== ACTION ITEM ==
For this exercise, output the line holding "green scissors: 1 -> 0" and all subsequent lines of the entries below, unchanged, up to and including the last.

*** Opening of DATASET RECORDS ***

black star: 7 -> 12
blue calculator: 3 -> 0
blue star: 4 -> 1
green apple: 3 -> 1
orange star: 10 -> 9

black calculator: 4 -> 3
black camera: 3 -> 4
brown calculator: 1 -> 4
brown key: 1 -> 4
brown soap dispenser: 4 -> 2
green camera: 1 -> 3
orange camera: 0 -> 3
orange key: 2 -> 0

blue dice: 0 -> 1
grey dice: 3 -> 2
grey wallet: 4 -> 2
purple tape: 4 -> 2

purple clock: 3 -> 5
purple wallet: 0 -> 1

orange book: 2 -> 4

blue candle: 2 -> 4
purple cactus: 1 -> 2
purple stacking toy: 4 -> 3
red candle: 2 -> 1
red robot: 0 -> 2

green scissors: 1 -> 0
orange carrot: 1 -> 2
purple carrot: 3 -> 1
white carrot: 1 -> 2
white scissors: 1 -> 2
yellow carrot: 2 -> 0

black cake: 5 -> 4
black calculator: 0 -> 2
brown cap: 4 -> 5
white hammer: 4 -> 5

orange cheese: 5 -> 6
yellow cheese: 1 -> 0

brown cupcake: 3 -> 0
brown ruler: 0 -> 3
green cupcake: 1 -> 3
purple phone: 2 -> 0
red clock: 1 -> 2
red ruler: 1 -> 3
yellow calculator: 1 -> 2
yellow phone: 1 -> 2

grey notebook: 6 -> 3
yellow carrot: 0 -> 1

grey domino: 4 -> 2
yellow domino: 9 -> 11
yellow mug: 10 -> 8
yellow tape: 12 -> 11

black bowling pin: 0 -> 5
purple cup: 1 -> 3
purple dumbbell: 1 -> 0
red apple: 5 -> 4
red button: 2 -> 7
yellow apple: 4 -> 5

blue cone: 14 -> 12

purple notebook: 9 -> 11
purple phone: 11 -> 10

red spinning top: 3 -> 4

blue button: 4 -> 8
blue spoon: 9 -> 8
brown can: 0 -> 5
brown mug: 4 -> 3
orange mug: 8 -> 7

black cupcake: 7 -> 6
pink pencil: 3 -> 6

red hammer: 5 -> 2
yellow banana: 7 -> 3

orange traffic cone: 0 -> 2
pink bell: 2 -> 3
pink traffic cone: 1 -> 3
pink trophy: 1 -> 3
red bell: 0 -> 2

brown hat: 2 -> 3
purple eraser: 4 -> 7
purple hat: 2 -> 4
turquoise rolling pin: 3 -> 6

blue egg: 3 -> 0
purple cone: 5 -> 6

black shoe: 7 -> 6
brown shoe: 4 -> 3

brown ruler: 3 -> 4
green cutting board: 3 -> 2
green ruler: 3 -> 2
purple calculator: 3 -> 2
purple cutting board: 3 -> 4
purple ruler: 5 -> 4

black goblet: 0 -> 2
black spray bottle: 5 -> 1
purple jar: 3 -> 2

*** Close of DATASET RECORDS ***

== TASK SOLUTION ==
green scissors: 1 -> 0
orange carrot: 1 -> 2
purple carrot: 3 -> 1
white carrot: 1 -> 2
white scissors: 1 -> 2
yellow carrot: 2 -> 0

black cake: 5 -> 4
black calculator: 0 -> 2
brown cap: 4 -> 5
white hammer: 4 -> 5

orange cheese: 5 -> 6
yellow cheese: 1 -> 0

brown cupcake: 3 -> 0
brown ruler: 0 -> 3
green cupcake: 1 -> 3
purple phone: 2 -> 0
red clock: 1 -> 2
red ruler: 1 -> 3
yellow calculator: 1 -> 2
yellow phone: 1 -> 2

grey notebook: 6 -> 3
yellow carrot: 0 -> 1

grey domino: 4 -> 2
yellow domino: 9 -> 11
yellow mug: 10 -> 8
yellow tape: 12 -> 11

black bowling pin: 0 -> 5
purple cup: 1 -> 3
purple dumbbell: 1 -> 0
red apple: 5 -> 4
red button: 2 -> 7
yellow apple: 4 -> 5

blue cone: 14 -> 12

purple notebook: 9 -> 11
purple phone: 11 -> 10

red spinning top: 3 -> 4

blue button: 4 -> 8
blue spoon: 9 -> 8
brown can: 0 -> 5
brown mug: 4 -> 3
orange mug: 8 -> 7

black cupcake: 7 -> 6
pink pencil: 3 -> 6

red hammer: 5 -> 2
yellow banana: 7 -> 3

orange traffic cone: 0 -> 2
pink bell: 2 -> 3
pink traffic cone: 1 -> 3
pink trophy: 1 -> 3
red bell: 0 -> 2

brown hat: 2 -> 3
purple eraser: 4 -> 7
purple hat: 2 -> 4
turquoise rolling pin: 3 -> 6

blue egg: 3 -> 0
purple cone: 5 -> 6

black shoe: 7 -> 6
brown shoe: 4 -> 3

brown ruler: 3 -> 4
green cutting board: 3 -> 2
green ruler: 3 -> 2
purple calculator: 3 -> 2
purple cutting board: 3 -> 4
purple ruler: 5 -> 4

black goblet: 0 -> 2
black spray bottle: 5 -> 1
purple jar: 3 -> 2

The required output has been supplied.